[Information provided — start]

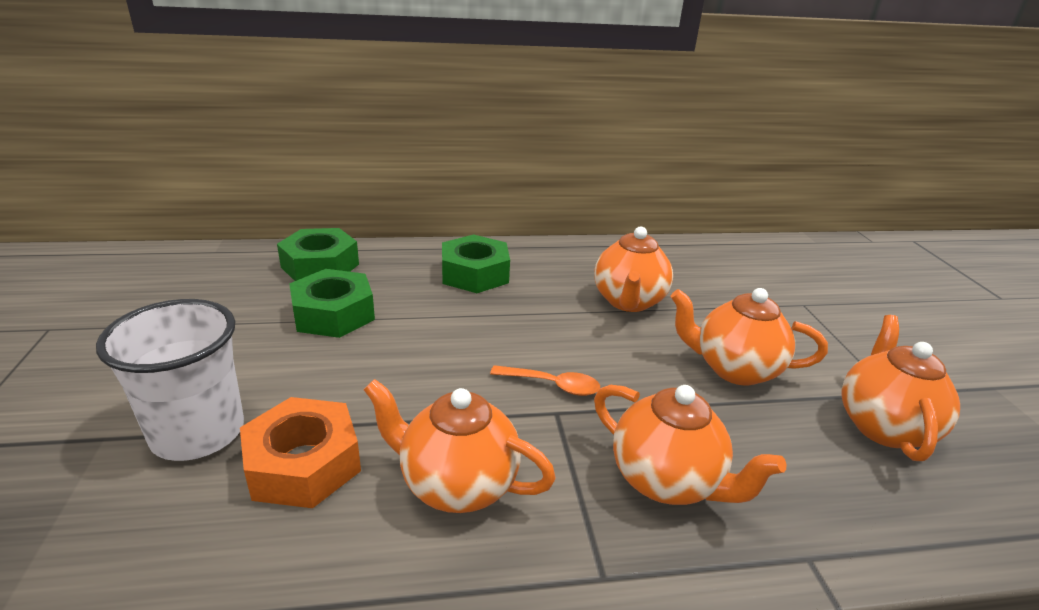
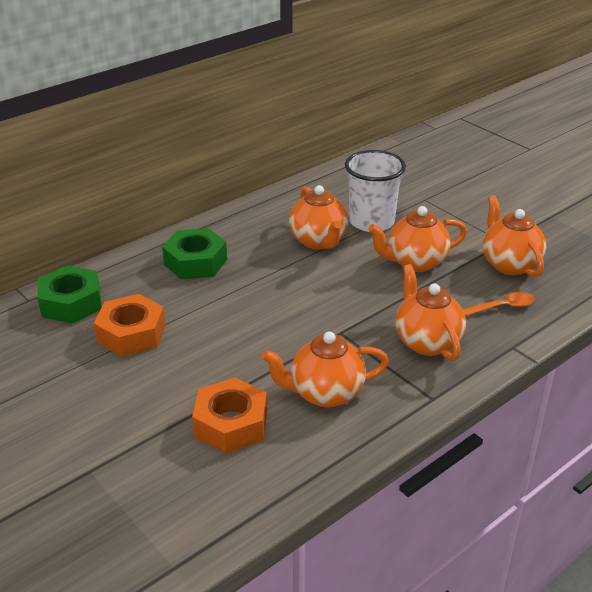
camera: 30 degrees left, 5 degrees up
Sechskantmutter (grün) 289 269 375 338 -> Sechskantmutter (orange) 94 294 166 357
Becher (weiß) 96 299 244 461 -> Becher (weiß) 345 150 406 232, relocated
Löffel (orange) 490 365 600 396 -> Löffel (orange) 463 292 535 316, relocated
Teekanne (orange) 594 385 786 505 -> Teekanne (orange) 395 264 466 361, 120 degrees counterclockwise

[Information provided — finish]

## Task to carry out
The reply should hold every record, unchanged, and no pictures.

## Answer for this exercise
camera: 30 degrees left, 5 degrees up
Sechskantmutter (grün) 289 269 375 338 -> Sechskantmutter (orange) 94 294 166 357
Becher (weiß) 96 299 244 461 -> Becher (weiß) 345 150 406 232, relocated
Löffel (orange) 490 365 600 396 -> Löffel (orange) 463 292 535 316, relocated
Teekanne (orange) 594 385 786 505 -> Teekanne (orange) 395 264 466 361, 120 degrees counterclockwise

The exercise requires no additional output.